## What to do:
Every line of the material is to be returned verbatim. Pictures stay out.

## Data to examine:

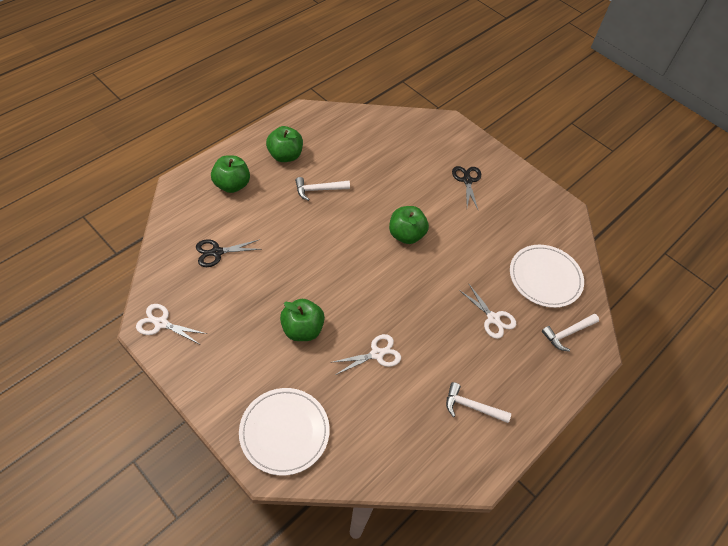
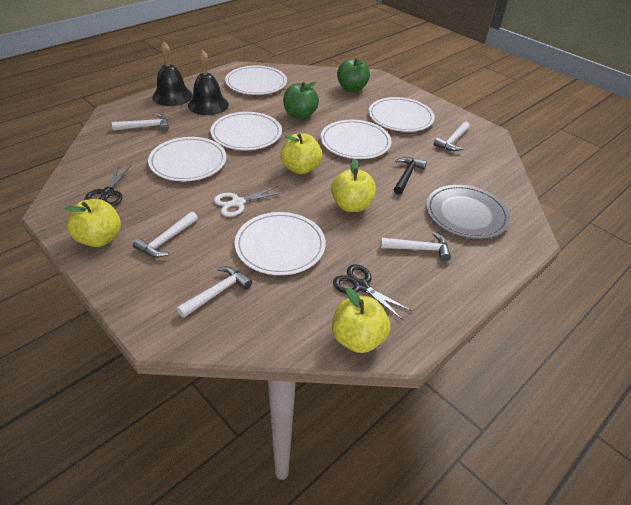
black bell: 0 -> 2
black hammer: 0 -> 1
green apple: 4 -> 2
grey plate: 0 -> 1
white hammer: 3 -> 5
white plate: 2 -> 6
white scissors: 3 -> 1
yellow apple: 0 -> 4

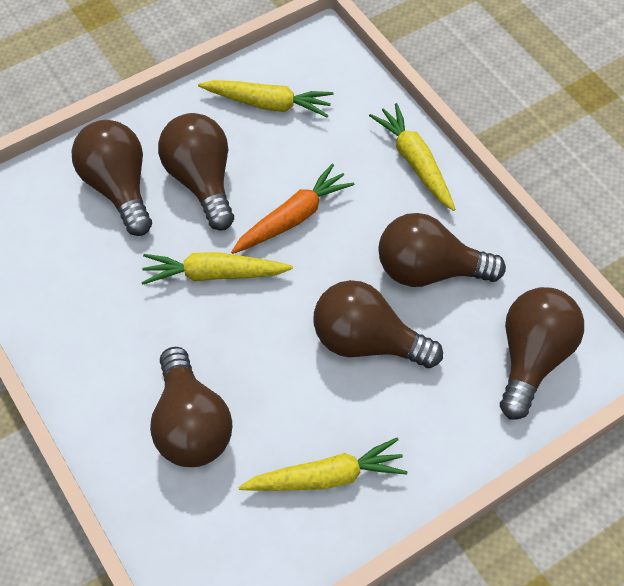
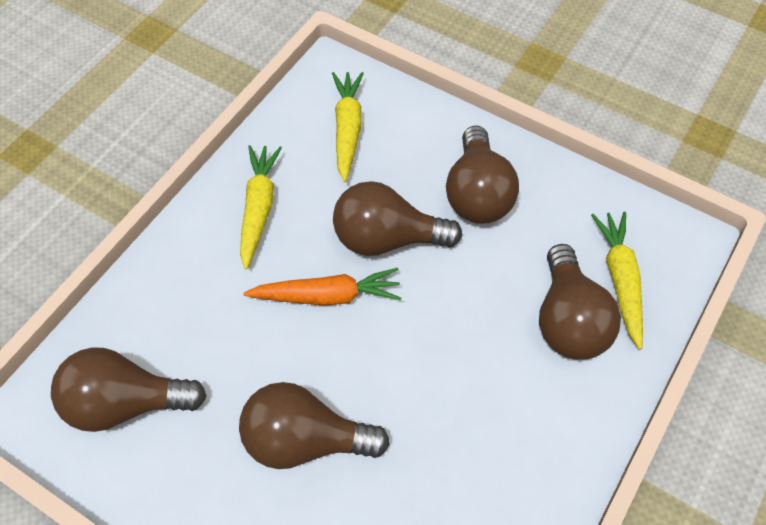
brown light bulb: 6 -> 5
yellow carrot: 4 -> 3

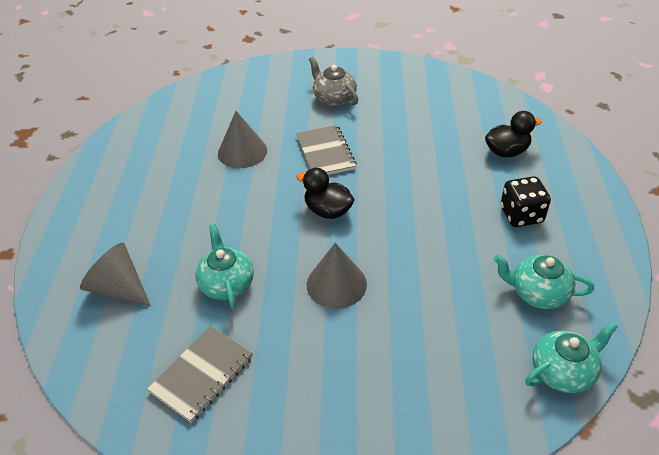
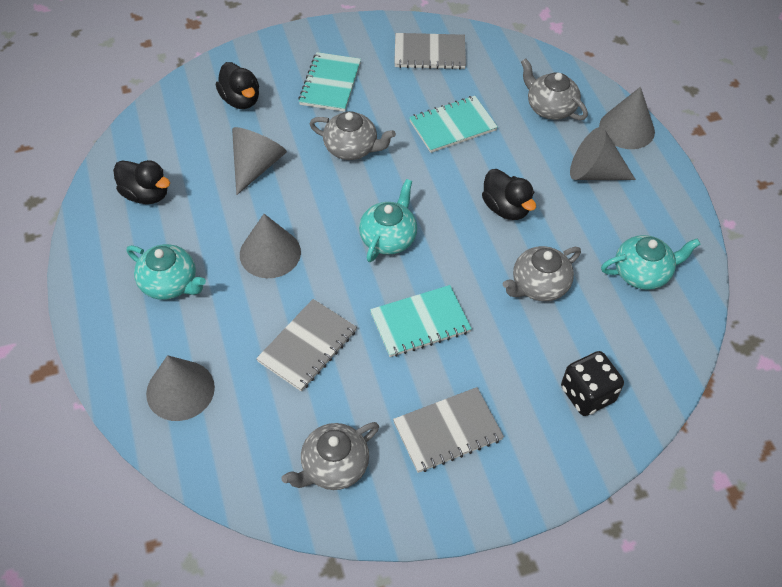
black duck: 2 -> 3
grey cone: 3 -> 5
grey notebook: 2 -> 3
grey teapot: 1 -> 4
turquoise notebook: 0 -> 3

## Written reply:
black bell: 0 -> 2
black hammer: 0 -> 1
green apple: 4 -> 2
grey plate: 0 -> 1
white hammer: 3 -> 5
white plate: 2 -> 6
white scissors: 3 -> 1
yellow apple: 0 -> 4

brown light bulb: 6 -> 5
yellow carrot: 4 -> 3

black duck: 2 -> 3
grey cone: 3 -> 5
grey notebook: 2 -> 3
grey teapot: 1 -> 4
turquoise notebook: 0 -> 3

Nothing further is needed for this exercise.